[Records to use — start]

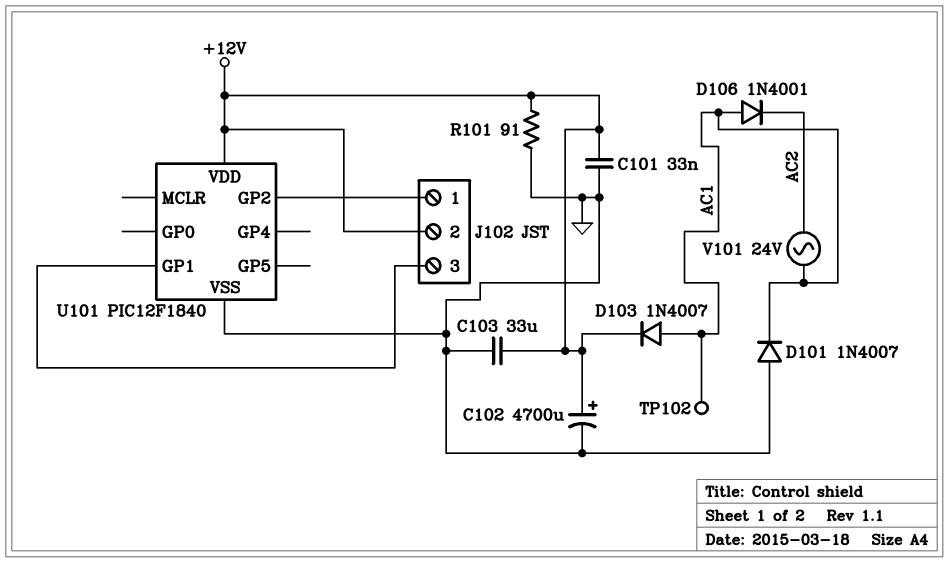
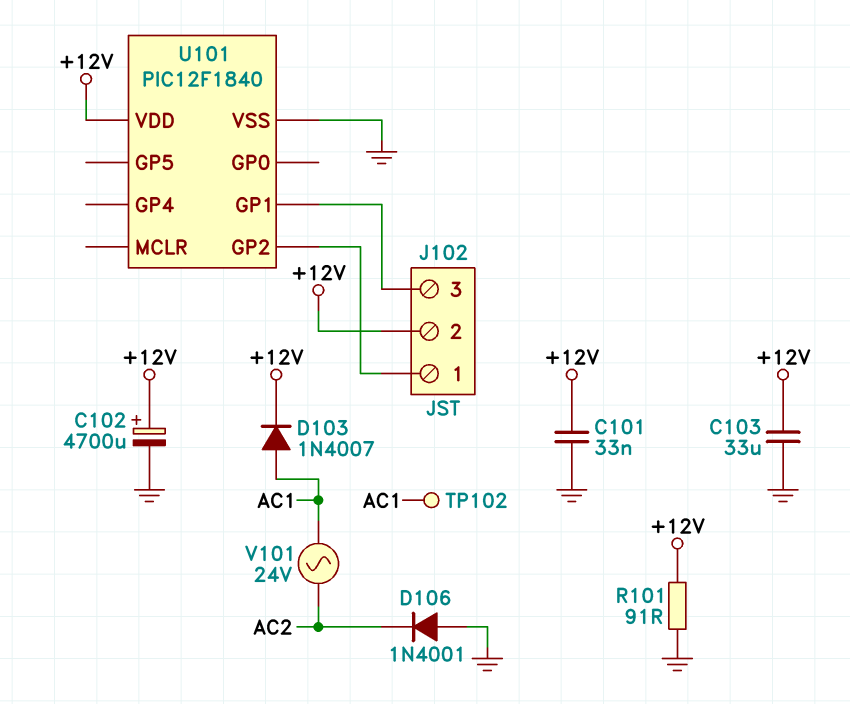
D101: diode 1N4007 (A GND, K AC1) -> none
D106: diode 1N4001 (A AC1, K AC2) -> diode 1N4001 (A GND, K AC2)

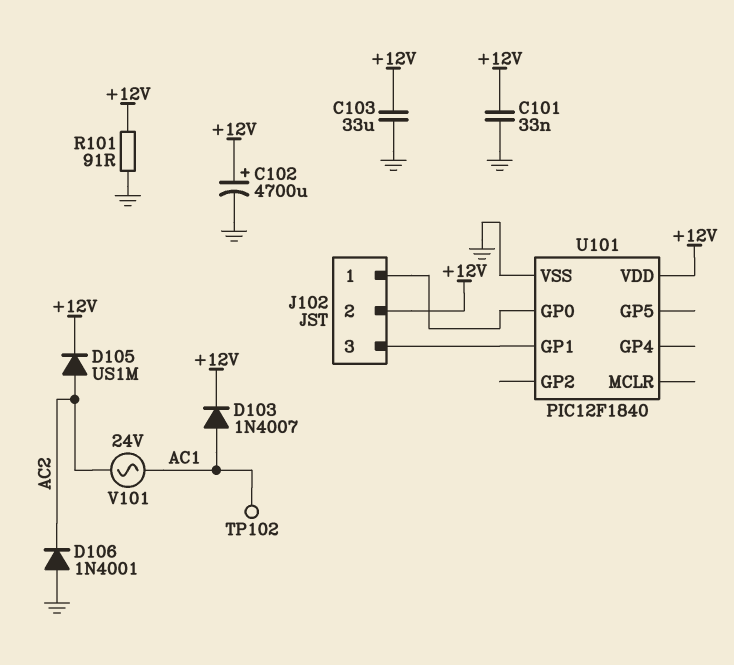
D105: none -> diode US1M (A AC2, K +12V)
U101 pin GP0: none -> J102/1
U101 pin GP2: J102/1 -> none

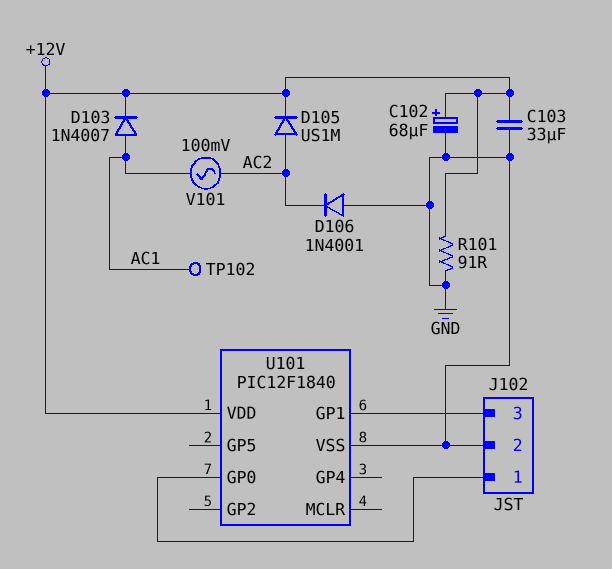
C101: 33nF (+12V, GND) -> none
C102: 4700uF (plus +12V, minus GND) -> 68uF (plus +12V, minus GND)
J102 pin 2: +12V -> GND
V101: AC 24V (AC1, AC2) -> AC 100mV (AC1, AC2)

[Records to use — finish]

• [Your objective]:
None of the pictures belong in the copy; transcribe the rest of the data exactly.

• [Exercise solution]:
D101: diode 1N4007 (A GND, K AC1) -> none
D106: diode 1N4001 (A AC1, K AC2) -> diode 1N4001 (A GND, K AC2)

D105: none -> diode US1M (A AC2, K +12V)
U101 pin GP0: none -> J102/1
U101 pin GP2: J102/1 -> none

C101: 33nF (+12V, GND) -> none
C102: 4700uF (plus +12V, minus GND) -> 68uF (plus +12V, minus GND)
J102 pin 2: +12V -> GND
V101: AC 24V (AC1, AC2) -> AC 100mV (AC1, AC2)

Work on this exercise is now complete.